Would you transcribe the records below from the line with "TP4: test point (SEL1) -> none" to the line with "U15: NOT (in", ends included, exactly and with nothing more, leaving the pictures out?

[Dataset entries]

★ ★ ★ ★ ★

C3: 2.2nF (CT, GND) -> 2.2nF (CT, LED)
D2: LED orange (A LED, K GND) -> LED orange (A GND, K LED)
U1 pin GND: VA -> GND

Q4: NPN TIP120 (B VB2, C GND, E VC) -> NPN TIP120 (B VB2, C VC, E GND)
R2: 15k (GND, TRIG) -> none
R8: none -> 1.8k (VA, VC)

★ ★ ★ ★ ★

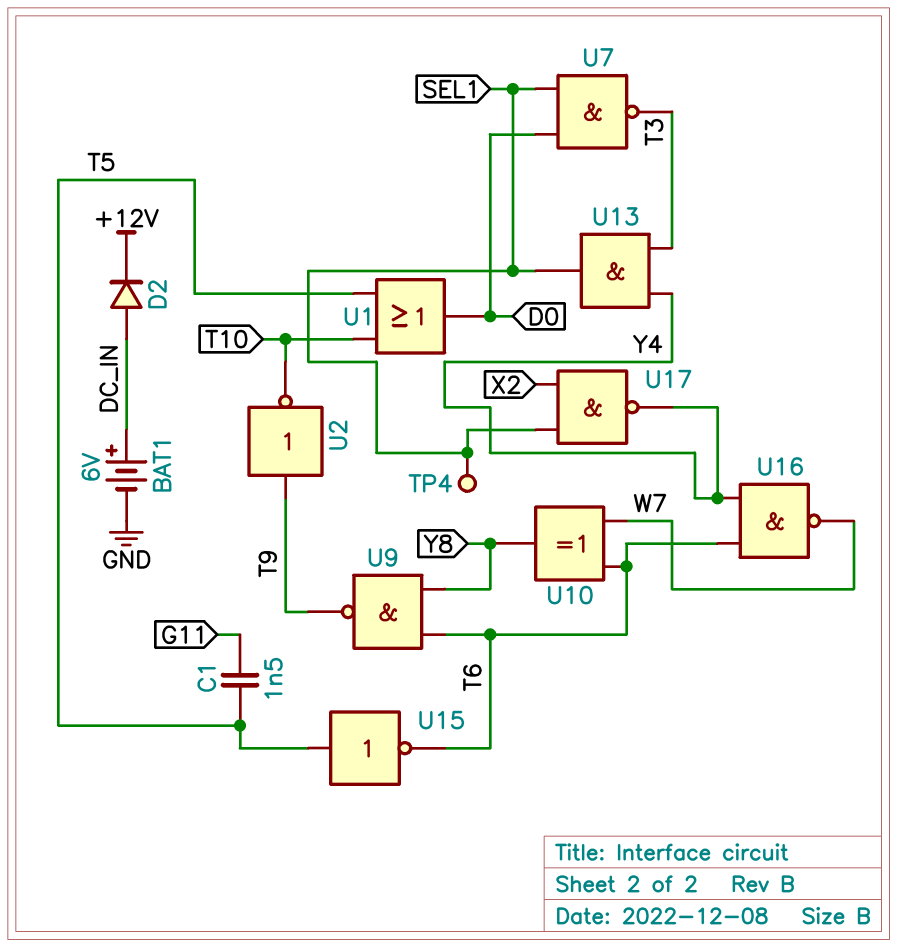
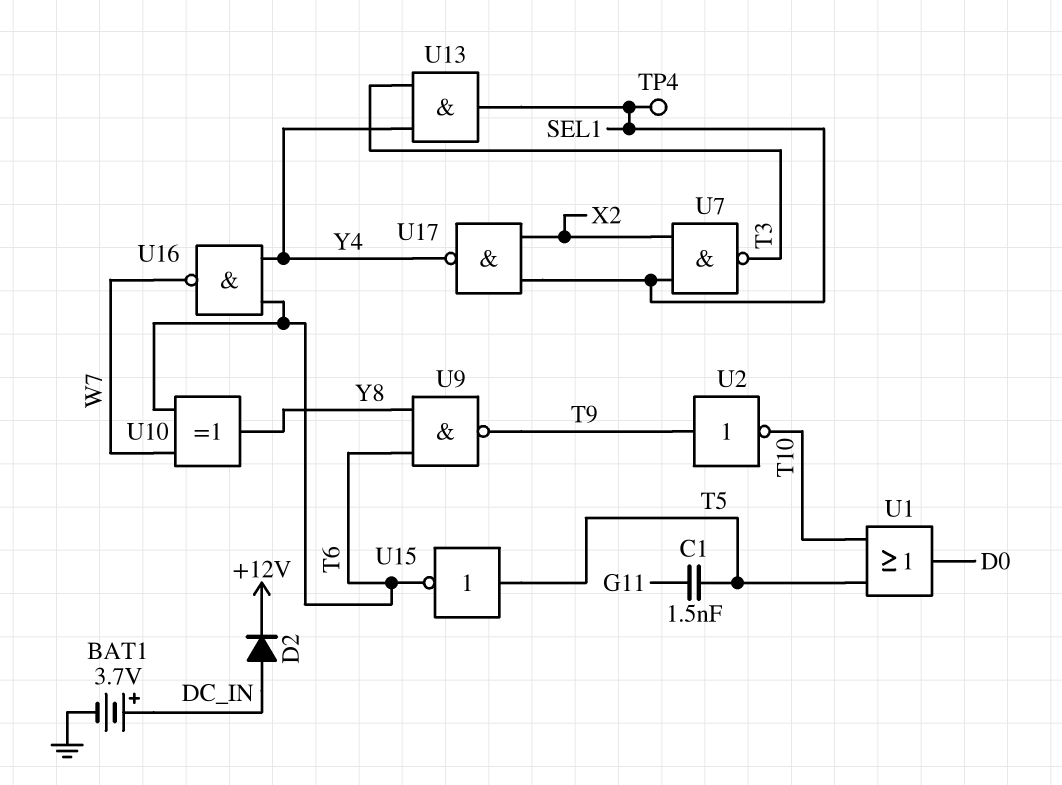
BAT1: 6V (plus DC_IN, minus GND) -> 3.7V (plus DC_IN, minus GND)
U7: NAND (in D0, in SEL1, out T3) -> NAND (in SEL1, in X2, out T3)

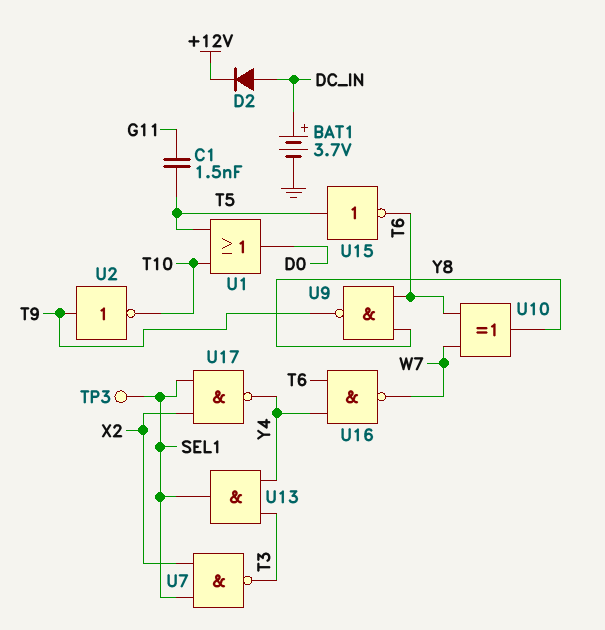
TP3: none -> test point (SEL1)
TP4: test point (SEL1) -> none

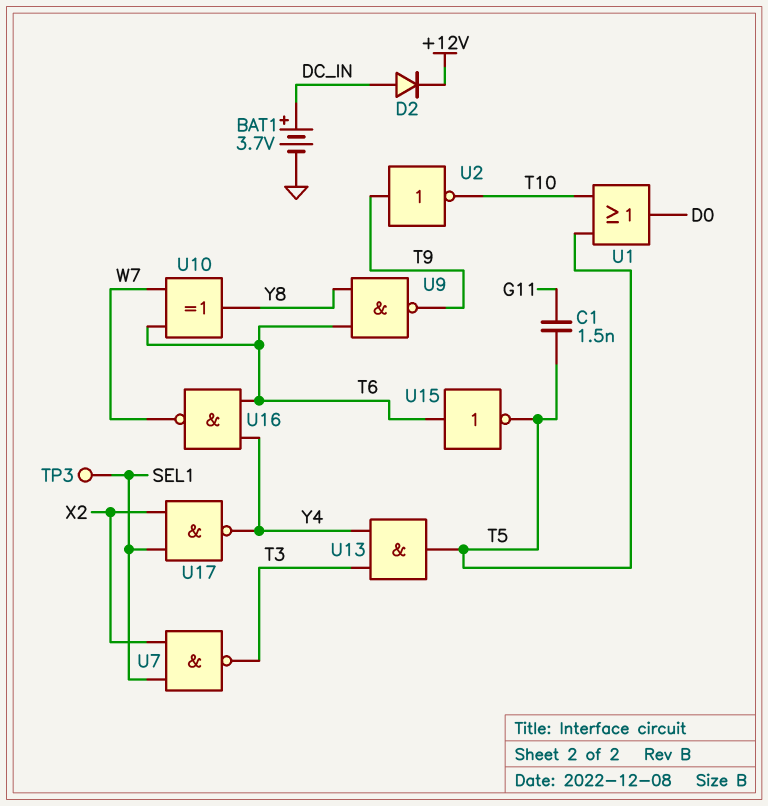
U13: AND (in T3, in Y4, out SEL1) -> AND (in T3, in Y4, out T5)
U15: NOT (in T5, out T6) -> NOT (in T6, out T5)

★ ★ ★ ★ ★

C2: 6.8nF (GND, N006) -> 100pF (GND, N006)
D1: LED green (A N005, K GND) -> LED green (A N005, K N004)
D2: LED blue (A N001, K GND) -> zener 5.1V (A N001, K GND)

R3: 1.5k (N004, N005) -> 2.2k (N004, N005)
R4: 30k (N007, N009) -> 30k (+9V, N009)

★ ★ ★ ★ ★

__Written reply__:
TP4: test point (SEL1) -> none

U13: AND (in T3, in Y4, out SEL1) -> AND (in T3, in Y4, out T5)
U15: NOT (in T5, out T6) -> NOT (in T6, out T5)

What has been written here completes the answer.